[やること]
以下の項目をすべて、各行を一字一句変えずに出力してください。画像は出力に含めないでください。
'''
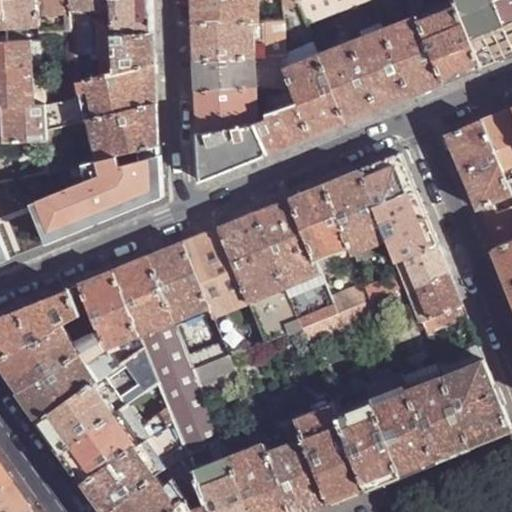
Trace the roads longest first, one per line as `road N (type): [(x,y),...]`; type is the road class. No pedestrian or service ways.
road 1 (unclassified): [(183,214),(417,119)]
road 2 (unclassified): [(417,119),(511,353)]
road 3 (residential): [(176,0),(183,214)]
road 4 (unclassified): [(0,289),(183,214)]
road 5 (tertiary): [(0,410),(73,511)]
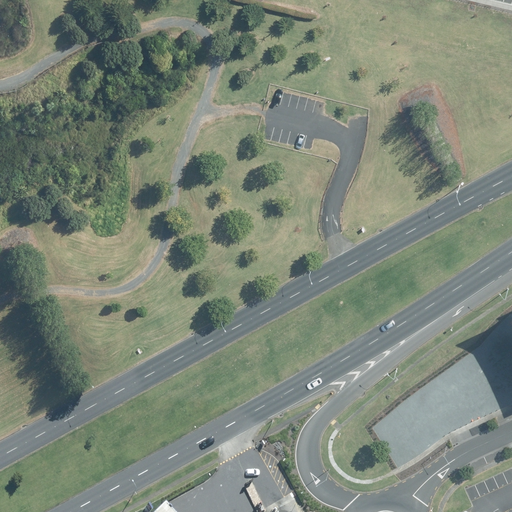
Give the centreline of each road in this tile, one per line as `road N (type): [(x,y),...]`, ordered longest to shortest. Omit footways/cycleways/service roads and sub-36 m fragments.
road 1 (primary): [(0,458),(511,177)]
road 2 (primary): [(511,256),(73,511)]
road 3 (primary): [(511,257),(311,428),(305,456),(312,476),(356,511)]
road 4 (unclassified): [(401,507),(454,458),(511,431)]
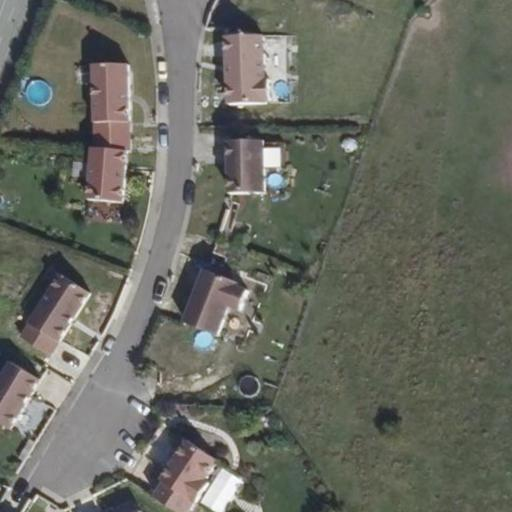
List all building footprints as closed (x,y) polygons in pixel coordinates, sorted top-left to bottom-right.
[(264,78),(262,35),(222,36),(224,106),(264,105),(264,101),(269,101),(268,78),(264,78)] [(129,122),(129,71),(90,71),(90,122),(129,122)] [(130,149),(129,122),(90,122),(90,147),(126,149),(130,149)] [(261,191),(259,140),(224,141),(225,192),(261,191)] [(125,170),(126,149),(90,147),(88,147),(85,199),(124,201),(125,170)] [(213,336),(225,308),(235,312),(244,293),(232,288),(234,284),(202,270),(180,322),(213,336)] [(60,340),(87,294),(58,277),(20,341),(49,358),(60,340)] [(29,394),(37,378),(7,362),(0,375),(0,423),(11,429),(29,394)] [(190,501),(218,461),(183,438),(162,470),(156,478),(158,480),(149,494),(176,511),(179,511),(188,500),(190,501)]
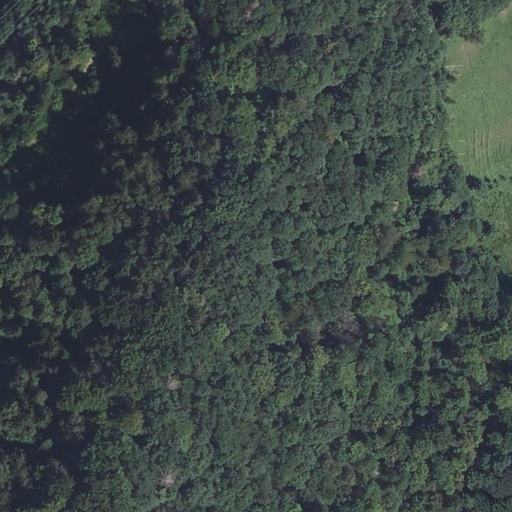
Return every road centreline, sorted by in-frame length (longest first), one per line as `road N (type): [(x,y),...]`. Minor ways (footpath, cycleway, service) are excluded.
road 1 (track): [(409,0),(413,53),(384,224),(403,346),(383,511)]
road 2 (track): [(132,0),(54,119),(0,170)]
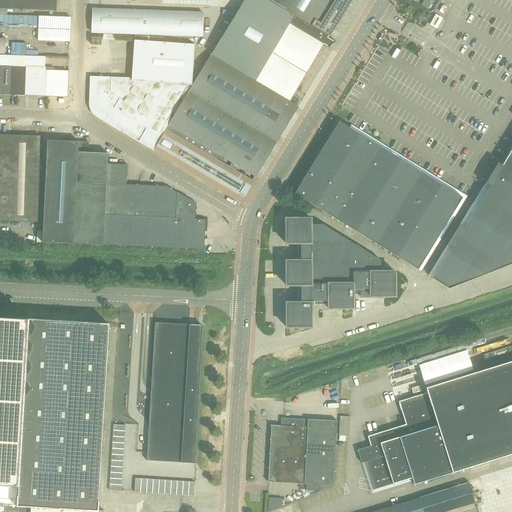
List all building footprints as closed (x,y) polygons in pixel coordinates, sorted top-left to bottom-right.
[(0,0),(0,8),(57,10),(57,0),(0,0)] [(211,55),(290,101),(328,35),(271,0),(244,0),(240,7),(211,55)] [(271,0),(328,35),(330,36),(351,0),(271,0)] [(135,33),(135,39),(147,40),(147,34),(202,36),(203,12),(93,8),(92,32),(135,33)] [(0,29),(37,29),(36,12),(0,12),(0,29)] [(437,13),(431,24),(441,29),(446,18),(437,13)] [(71,17),(51,17),(39,16),(38,40),(70,41),(71,17)] [(92,36),(92,45),(102,45),(102,37),(92,36)] [(134,40),(133,62),(136,62),(185,66),(156,112),(171,120),(194,82),(193,82),(194,42),(147,41),(147,40),(135,39),(135,40),(134,40)] [(0,55),(0,61),(0,65),(11,66),(11,69),(26,70),(47,71),(47,67),(45,67),(45,56),(5,55),(0,55)] [(171,120),(169,124),(221,155),(255,175),(298,106),(290,101),(211,55),(194,82),(171,120)] [(89,104),(89,105),(90,108),(90,109),(92,112),(93,113),(94,114),(96,115),(98,117),(131,137),(135,130),(138,131),(142,125),(147,128),(152,118),(149,116),(152,110),(156,112),(185,66),(136,62),(133,62),(132,78),(135,78),(135,81),(123,100),(120,98),(112,106),(103,97),(109,91),(106,88),(100,95),(89,102),(89,103),(89,104)] [(0,65),(0,94),(11,95),(11,69),(11,66),(0,65)] [(47,71),(46,96),(68,97),(69,72),(54,71),(54,68),(47,67),(47,71)] [(11,69),(11,95),(25,96),(26,70),(11,69)] [(26,70),(25,96),(46,96),(47,71),(26,70)] [(89,101),(89,102),(100,95),(106,88),(109,91),(103,97),(112,106),(120,98),(123,100),(135,81),(135,78),(132,78),(111,77),(90,76),(89,101)] [(135,130),(131,137),(153,150),(169,124),(171,120),(156,112),(152,110),(149,116),(152,118),(147,128),(142,125),(138,131),(135,130)] [(336,218),(380,146),(339,121),(294,193),(336,218)] [(169,124),(154,151),(241,202),(253,180),(218,160),(221,155),(169,124)] [(0,220),(38,222),(40,170),(42,170),(42,161),(40,160),(41,135),(0,133),(0,220)] [(43,240),(59,241),(65,141),(47,140),(43,240)] [(65,141),(59,241),(73,242),(73,243),(204,249),(206,218),(196,218),(196,203),(168,186),(127,184),(128,164),(108,163),(108,153),(78,151),(79,141),(65,141)] [(421,171),(380,146),(336,218),(377,244),(421,171)] [(489,186),(482,196),(511,214),(511,158),(508,155),(502,164),(498,162),(485,184),(489,186)] [(462,197),(421,171),(377,244),(418,269),(462,197)] [(511,214),(482,196),(464,226),(461,223),(447,245),(451,247),(432,278),(448,288),(511,262),(511,214)] [(370,291),(370,296),(395,296),(395,271),(380,271),(380,259),(322,224),(311,224),(310,218),(286,218),(286,243),(297,243),(297,260),(286,260),(286,285),(298,285),(298,302),(286,302),(286,327),(311,326),(311,303),(328,303),(328,308),(353,307),(353,291),(370,291)] [(0,511),(104,511),(104,510),(98,510),(109,323),(28,318),(0,316),(0,511)] [(152,453),(148,452),(148,459),(150,460),(150,461),(194,463),(202,325),(155,322),(147,439),(152,443),(152,453)] [(414,485),(511,453),(511,360),(425,387),(427,392),(398,401),(405,424),(367,436),(370,446),(357,450),(361,463),(365,462),(373,490),(412,478),(414,485)] [(272,425),(269,481),(306,483),(305,489),(318,489),(318,484),(328,485),(334,482),(337,420),(286,417),(285,425),(272,425)] [(470,482),(449,488),(456,508),(476,502),(470,482)] [(449,488),(430,494),(435,511),(443,511),(456,508),(449,488)] [(435,511),(430,494),(419,498),(422,511),(435,511)] [(422,511),(419,498),(390,507),(391,511),(422,511)]
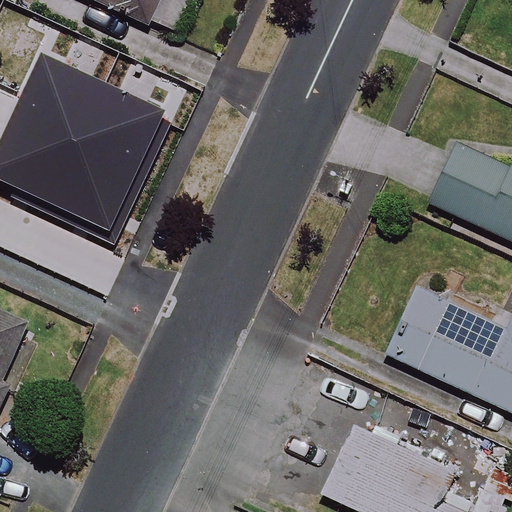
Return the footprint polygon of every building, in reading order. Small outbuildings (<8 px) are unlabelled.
[(88,0),(175,36),(190,0),(88,0)] [(0,193),(23,143),(38,150),(64,94),(0,63),(0,193)] [(511,243),(511,162),(495,199),(449,177),(435,207),(511,243)] [(511,323),(508,331),(416,289),(385,356),(511,414),(511,323)] [(0,405),(37,323),(0,307),(0,405)] [(456,470),(355,427),(324,498),(356,511),(460,511),(442,504),(456,470)]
'''
[完全な解答]
Trace the roads longest first, one per line as `road N (type): [(x,y),...]`; type is the road class. No pedestrian or service ways.
road 1 (unclassified): [(183,214),(417,119)]
road 2 (unclassified): [(417,119),(511,353)]
road 3 (residential): [(176,0),(183,214)]
road 4 (unclassified): [(0,289),(183,214)]
road 5 (tertiary): [(0,410),(73,511)]
Give the centreline of each road in this tile, one per line as `road N (type): [(x,y),...]`, ordered longest to shortest. Omit footways/cycleways/service roads and sub-36 m fragments.
road 1 (primary): [(0,458),(511,177)]
road 2 (primary): [(511,256),(73,511)]
road 3 (primary): [(511,257),(311,428),(305,456),(312,476),(356,511)]
road 4 (unclassified): [(401,507),(454,458),(511,431)]
List all building footprints as closed (x,y) polygons in pixel coordinates, sorted top-left to bottom-right.
[(264,78),(262,35),(222,36),(224,106),(264,105),(264,101),(269,101),(268,78),(264,78)] [(129,122),(129,71),(90,71),(90,122),(129,122)] [(130,149),(129,122),(90,122),(90,147),(126,149),(130,149)] [(261,191),(259,140),(224,141),(225,192),(261,191)] [(125,170),(126,149),(90,147),(88,147),(85,199),(124,201),(125,170)] [(213,336),(225,308),(235,312),(244,293),(232,288),(234,284),(202,270),(180,322),(213,336)] [(60,340),(87,294),(58,277),(20,341),(49,358),(60,340)] [(29,394),(37,378),(7,362),(0,375),(0,423),(11,429),(29,394)] [(190,501),(218,461),(183,438),(162,470),(156,478),(158,480),(149,494),(176,511),(179,511),(188,500),(190,501)]
Return every road centreline, sorted by in-frame length (longest first), one per line as `road N (type): [(x,y),...]`. Minor ways (footpath, cycleway, service) are excluded.
road 1 (track): [(409,0),(413,53),(384,224),(403,346),(383,511)]
road 2 (track): [(132,0),(54,119),(0,170)]
List all building footprints as closed (x,y) polygons in pixel coordinates, sorted top-left to bottom-right.
[(0,0),(0,8),(57,10),(57,0),(0,0)] [(211,55),(290,101),(328,35),(271,0),(244,0),(240,7),(211,55)] [(271,0),(328,35),(330,36),(351,0),(271,0)] [(135,33),(135,39),(147,40),(147,34),(202,36),(203,12),(93,8),(92,32),(135,33)] [(0,29),(37,29),(36,12),(0,12),(0,29)] [(437,13),(431,24),(441,29),(446,18),(437,13)] [(71,17),(51,17),(39,16),(38,40),(70,41),(71,17)] [(92,36),(92,45),(102,45),(102,37),(92,36)] [(134,40),(133,62),(136,62),(185,66),(156,112),(171,120),(194,82),(193,82),(194,42),(147,41),(147,40),(135,39),(135,40),(134,40)] [(0,55),(0,61),(0,65),(11,66),(11,69),(26,70),(47,71),(47,67),(45,67),(45,56),(5,55),(0,55)] [(171,120),(169,124),(221,155),(255,175),(298,106),(290,101),(211,55),(194,82),(171,120)] [(89,104),(89,105),(90,108),(90,109),(92,112),(93,113),(94,114),(96,115),(98,117),(131,137),(135,130),(138,131),(142,125),(147,128),(152,118),(149,116),(152,110),(156,112),(185,66),(136,62),(133,62),(132,78),(135,78),(135,81),(123,100),(120,98),(112,106),(103,97),(109,91),(106,88),(100,95),(89,102),(89,103),(89,104)] [(0,65),(0,94),(11,95),(11,69),(11,66),(0,65)] [(47,71),(46,96),(68,97),(69,72),(54,71),(54,68),(47,67),(47,71)] [(11,69),(11,95),(25,96),(26,70),(11,69)] [(26,70),(25,96),(46,96),(47,71),(26,70)] [(89,101),(89,102),(100,95),(106,88),(109,91),(103,97),(112,106),(120,98),(123,100),(135,81),(135,78),(132,78),(111,77),(90,76),(89,101)] [(135,130),(131,137),(153,150),(169,124),(171,120),(156,112),(152,110),(149,116),(152,118),(147,128),(142,125),(138,131),(135,130)] [(336,218),(380,146),(339,121),(294,193),(336,218)] [(169,124),(154,151),(241,202),(253,180),(218,160),(221,155),(169,124)] [(0,220),(38,222),(40,170),(42,170),(42,161),(40,160),(41,135),(0,133),(0,220)] [(43,240),(59,241),(65,141),(47,140),(43,240)] [(65,141),(59,241),(73,242),(73,243),(204,249),(206,218),(196,218),(196,203),(168,186),(127,184),(128,164),(108,163),(108,153),(78,151),(79,141),(65,141)] [(421,171),(380,146),(336,218),(377,244),(421,171)] [(489,186),(482,196),(511,214),(511,158),(508,155),(502,164),(498,162),(485,184),(489,186)] [(462,197),(421,171),(377,244),(418,269),(462,197)] [(511,214),(482,196),(464,226),(461,223),(447,245),(451,247),(432,278),(448,288),(511,262),(511,214)] [(370,291),(370,296),(395,296),(395,271),(380,271),(380,259),(322,224),(311,224),(310,218),(286,218),(286,243),(297,243),(297,260),(286,260),(286,285),(298,285),(298,302),(286,302),(286,327),(311,326),(311,303),(328,303),(328,308),(353,307),(353,291),(370,291)] [(0,511),(104,511),(104,510),(98,510),(109,323),(28,318),(0,316),(0,511)] [(152,453),(148,452),(148,459),(150,460),(150,461),(194,463),(202,325),(155,322),(147,439),(152,443),(152,453)] [(414,485),(511,453),(511,360),(425,387),(427,392),(398,401),(405,424),(367,436),(370,446),(357,450),(361,463),(365,462),(373,490),(412,478),(414,485)] [(272,425),(269,481),(306,483),(305,489),(318,489),(318,484),(328,485),(334,482),(337,420),(286,417),(285,425),(272,425)] [(470,482),(449,488),(456,508),(476,502),(470,482)] [(449,488),(430,494),(435,511),(443,511),(456,508),(449,488)] [(435,511),(430,494),(419,498),(422,511),(435,511)] [(422,511),(419,498),(390,507),(391,511),(422,511)]
Return the footprint polygon of every building, in reading order. Small outbuildings (<8 px) are unlabelled.
[(88,0),(175,36),(190,0),(88,0)] [(0,193),(23,143),(38,150),(64,94),(0,63),(0,193)] [(511,243),(511,162),(495,199),(449,177),(435,207),(511,243)] [(511,323),(508,331),(416,289),(385,356),(511,414),(511,323)] [(0,405),(37,323),(0,307),(0,405)] [(456,470),(355,427),(324,498),(356,511),(460,511),(442,504),(456,470)]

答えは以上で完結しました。